Emit only the lines from the line containing "LUX2 pin SCL: D3 -> A6" through the last line of the entries, unchanged.

"""

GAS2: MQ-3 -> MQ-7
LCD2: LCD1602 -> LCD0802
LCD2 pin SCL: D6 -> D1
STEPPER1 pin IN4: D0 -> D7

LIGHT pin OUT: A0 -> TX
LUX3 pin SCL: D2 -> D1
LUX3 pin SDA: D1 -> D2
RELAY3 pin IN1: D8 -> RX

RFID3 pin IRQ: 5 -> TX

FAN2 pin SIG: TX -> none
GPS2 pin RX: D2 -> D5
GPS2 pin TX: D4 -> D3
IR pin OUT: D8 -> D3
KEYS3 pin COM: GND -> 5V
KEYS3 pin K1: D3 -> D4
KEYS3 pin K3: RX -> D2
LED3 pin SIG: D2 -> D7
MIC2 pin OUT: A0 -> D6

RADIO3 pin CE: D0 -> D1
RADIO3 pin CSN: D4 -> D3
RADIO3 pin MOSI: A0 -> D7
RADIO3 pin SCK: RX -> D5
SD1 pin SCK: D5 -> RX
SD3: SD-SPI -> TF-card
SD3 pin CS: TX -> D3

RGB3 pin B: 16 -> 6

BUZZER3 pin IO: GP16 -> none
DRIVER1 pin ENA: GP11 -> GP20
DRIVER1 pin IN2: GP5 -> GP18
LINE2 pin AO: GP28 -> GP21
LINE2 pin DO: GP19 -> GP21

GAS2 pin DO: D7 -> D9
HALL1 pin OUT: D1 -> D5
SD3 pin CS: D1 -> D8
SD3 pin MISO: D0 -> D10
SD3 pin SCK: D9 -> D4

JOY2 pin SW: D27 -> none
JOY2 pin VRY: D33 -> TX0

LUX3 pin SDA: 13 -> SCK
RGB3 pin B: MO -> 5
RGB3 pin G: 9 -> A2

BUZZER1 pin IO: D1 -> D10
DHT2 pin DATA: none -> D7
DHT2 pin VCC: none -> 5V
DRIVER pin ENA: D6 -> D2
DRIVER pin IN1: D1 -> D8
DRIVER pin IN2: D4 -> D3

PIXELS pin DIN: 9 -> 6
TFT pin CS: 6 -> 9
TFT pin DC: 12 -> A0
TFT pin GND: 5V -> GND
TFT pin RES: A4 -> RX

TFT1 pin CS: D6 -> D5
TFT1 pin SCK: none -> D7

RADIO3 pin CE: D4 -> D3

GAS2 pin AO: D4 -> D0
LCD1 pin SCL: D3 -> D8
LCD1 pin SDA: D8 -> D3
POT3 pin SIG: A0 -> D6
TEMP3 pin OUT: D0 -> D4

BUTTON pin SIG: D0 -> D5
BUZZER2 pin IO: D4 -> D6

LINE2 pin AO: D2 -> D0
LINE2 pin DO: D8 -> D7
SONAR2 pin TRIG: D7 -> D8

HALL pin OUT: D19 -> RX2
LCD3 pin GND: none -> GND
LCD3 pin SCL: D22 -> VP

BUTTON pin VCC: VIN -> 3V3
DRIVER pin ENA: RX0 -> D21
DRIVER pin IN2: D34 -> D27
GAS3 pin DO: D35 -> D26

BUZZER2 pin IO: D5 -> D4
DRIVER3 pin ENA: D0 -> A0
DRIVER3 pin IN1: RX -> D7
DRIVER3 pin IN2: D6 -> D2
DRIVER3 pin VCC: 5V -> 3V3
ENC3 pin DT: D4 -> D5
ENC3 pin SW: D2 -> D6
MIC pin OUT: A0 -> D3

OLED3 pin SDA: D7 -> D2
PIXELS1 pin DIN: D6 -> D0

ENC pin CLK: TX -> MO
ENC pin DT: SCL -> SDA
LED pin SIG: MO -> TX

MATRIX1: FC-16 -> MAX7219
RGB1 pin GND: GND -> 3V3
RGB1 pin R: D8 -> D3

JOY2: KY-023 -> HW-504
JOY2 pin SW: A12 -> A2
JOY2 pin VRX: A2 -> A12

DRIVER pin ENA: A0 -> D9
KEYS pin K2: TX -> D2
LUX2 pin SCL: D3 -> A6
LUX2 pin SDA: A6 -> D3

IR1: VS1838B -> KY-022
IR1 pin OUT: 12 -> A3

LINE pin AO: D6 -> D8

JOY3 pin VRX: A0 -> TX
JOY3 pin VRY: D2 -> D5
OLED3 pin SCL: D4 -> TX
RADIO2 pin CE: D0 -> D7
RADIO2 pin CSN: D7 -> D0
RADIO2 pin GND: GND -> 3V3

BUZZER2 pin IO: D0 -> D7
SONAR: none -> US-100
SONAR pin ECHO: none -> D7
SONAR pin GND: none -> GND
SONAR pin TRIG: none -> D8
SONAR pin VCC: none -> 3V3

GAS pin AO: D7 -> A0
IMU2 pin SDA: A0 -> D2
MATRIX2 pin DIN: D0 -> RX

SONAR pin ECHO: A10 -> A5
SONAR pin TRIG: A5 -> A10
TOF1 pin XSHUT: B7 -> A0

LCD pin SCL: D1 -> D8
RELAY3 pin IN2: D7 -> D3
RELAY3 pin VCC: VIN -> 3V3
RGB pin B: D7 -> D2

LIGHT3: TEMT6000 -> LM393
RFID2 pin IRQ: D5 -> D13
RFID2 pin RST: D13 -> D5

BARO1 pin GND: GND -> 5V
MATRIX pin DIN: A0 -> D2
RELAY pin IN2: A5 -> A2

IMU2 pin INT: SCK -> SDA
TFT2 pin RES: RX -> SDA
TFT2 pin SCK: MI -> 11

"""

» Answer below:
LUX2 pin SCL: D3 -> A6
LUX2 pin SDA: A6 -> D3

IR1: VS1838B -> KY-022
IR1 pin OUT: 12 -> A3

LINE pin AO: D6 -> D8

JOY3 pin VRX: A0 -> TX
JOY3 pin VRY: D2 -> D5
OLED3 pin SCL: D4 -> TX
RADIO2 pin CE: D0 -> D7
RADIO2 pin CSN: D7 -> D0
RADIO2 pin GND: GND -> 3V3

BUZZER2 pin IO: D0 -> D7
SONAR: none -> US-100
SONAR pin ECHO: none -> D7
SONAR pin GND: none -> GND
SONAR pin TRIG: none -> D8
SONAR pin VCC: none -> 3V3

GAS pin AO: D7 -> A0
IMU2 pin SDA: A0 -> D2
MATRIX2 pin DIN: D0 -> RX

SONAR pin ECHO: A10 -> A5
SONAR pin TRIG: A5 -> A10
TOF1 pin XSHUT: B7 -> A0

LCD pin SCL: D1 -> D8
RELAY3 pin IN2: D7 -> D3
RELAY3 pin VCC: VIN -> 3V3
RGB pin B: D7 -> D2

LIGHT3: TEMT6000 -> LM393
RFID2 pin IRQ: D5 -> D13
RFID2 pin RST: D13 -> D5

BARO1 pin GND: GND -> 5V
MATRIX pin DIN: A0 -> D2
RELAY pin IN2: A5 -> A2

IMU2 pin INT: SCK -> SDA
TFT2 pin RES: RX -> SDA
TFT2 pin SCK: MI -> 11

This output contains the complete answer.